● **Work order**:
Images in the records should be skipped while the rest is transcribed verbatim.

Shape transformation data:
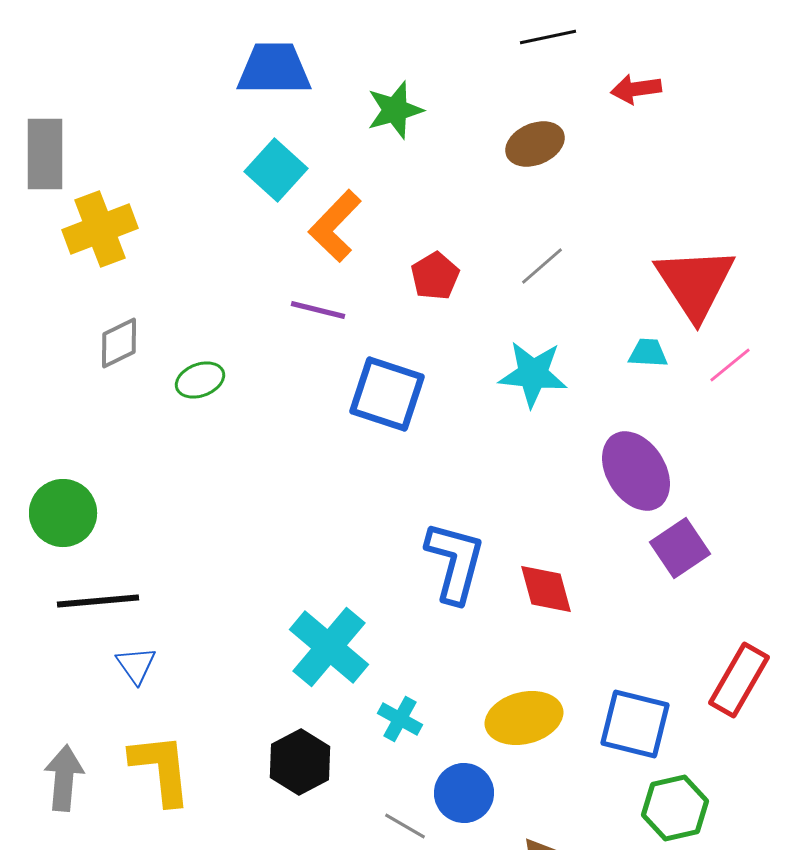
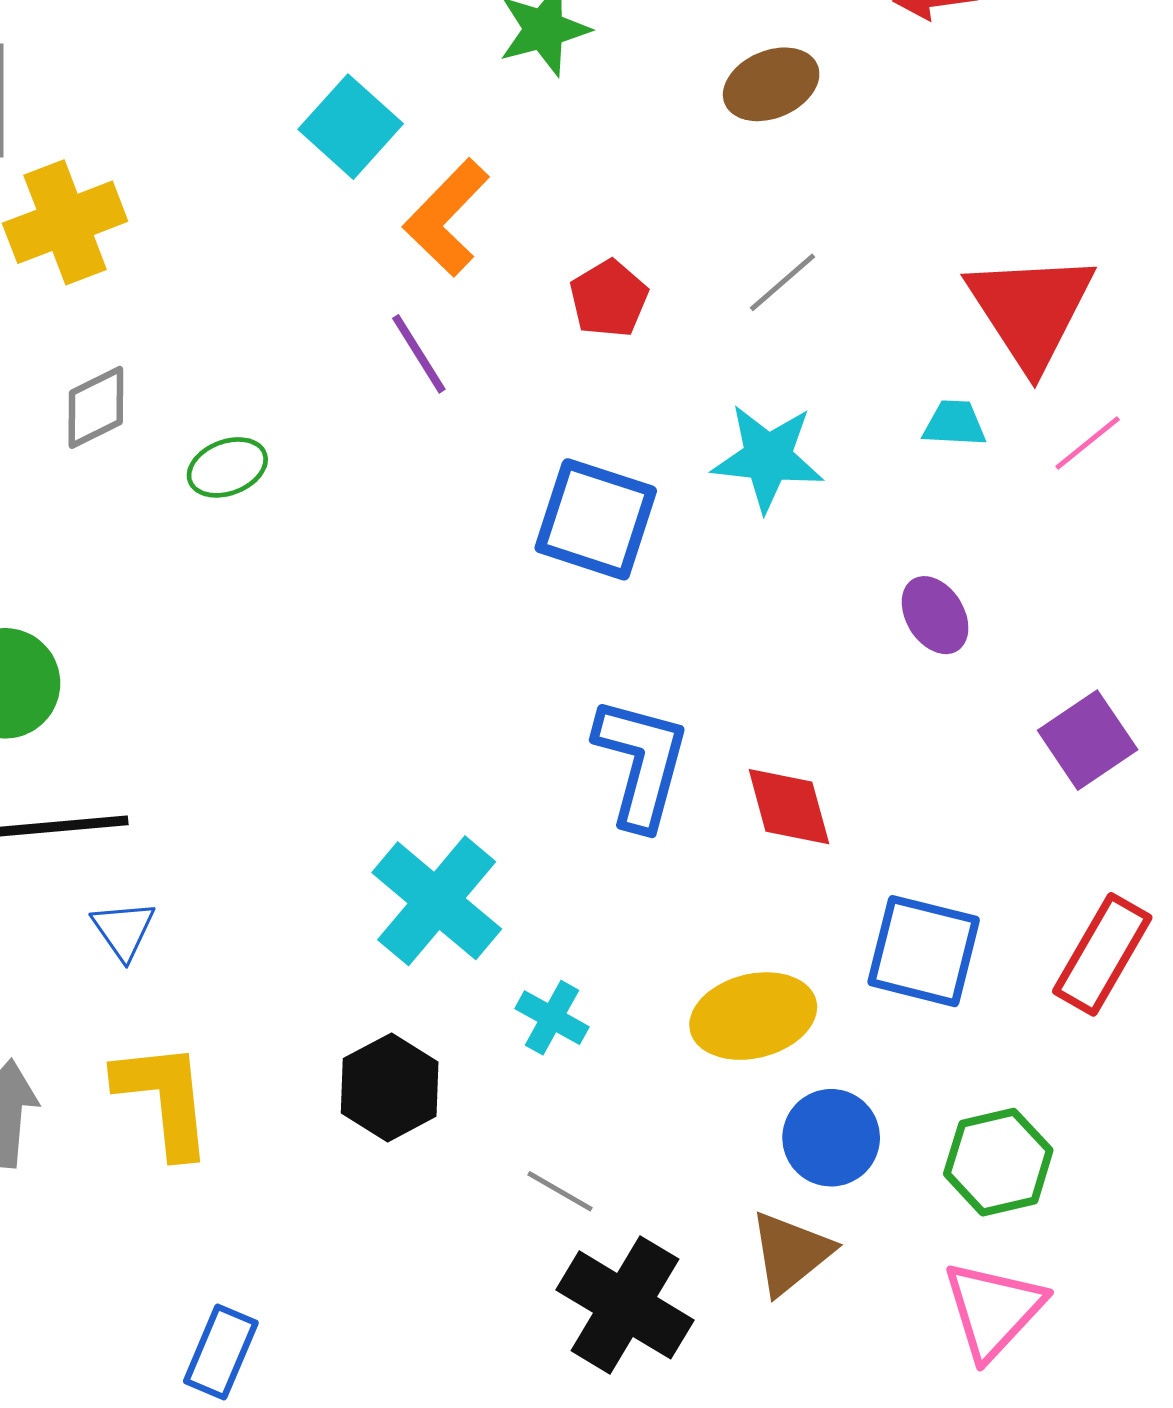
purple line: (318, 310) -> (419, 354), turned 44
blue square: (387, 394) -> (596, 519), moved
purple ellipse: (636, 471) -> (935, 615), size x0.6
purple square: (680, 548) -> (1088, 740), moved
blue square: (635, 724) -> (924, 951), moved
blue circle: (464, 793) -> (831, 1138), moved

● **Output for this task**:
purple line: (318, 310) -> (419, 354), turned 44
blue square: (387, 394) -> (596, 519), moved
purple ellipse: (636, 471) -> (935, 615), size x0.6
purple square: (680, 548) -> (1088, 740), moved
blue square: (635, 724) -> (924, 951), moved
blue circle: (464, 793) -> (831, 1138), moved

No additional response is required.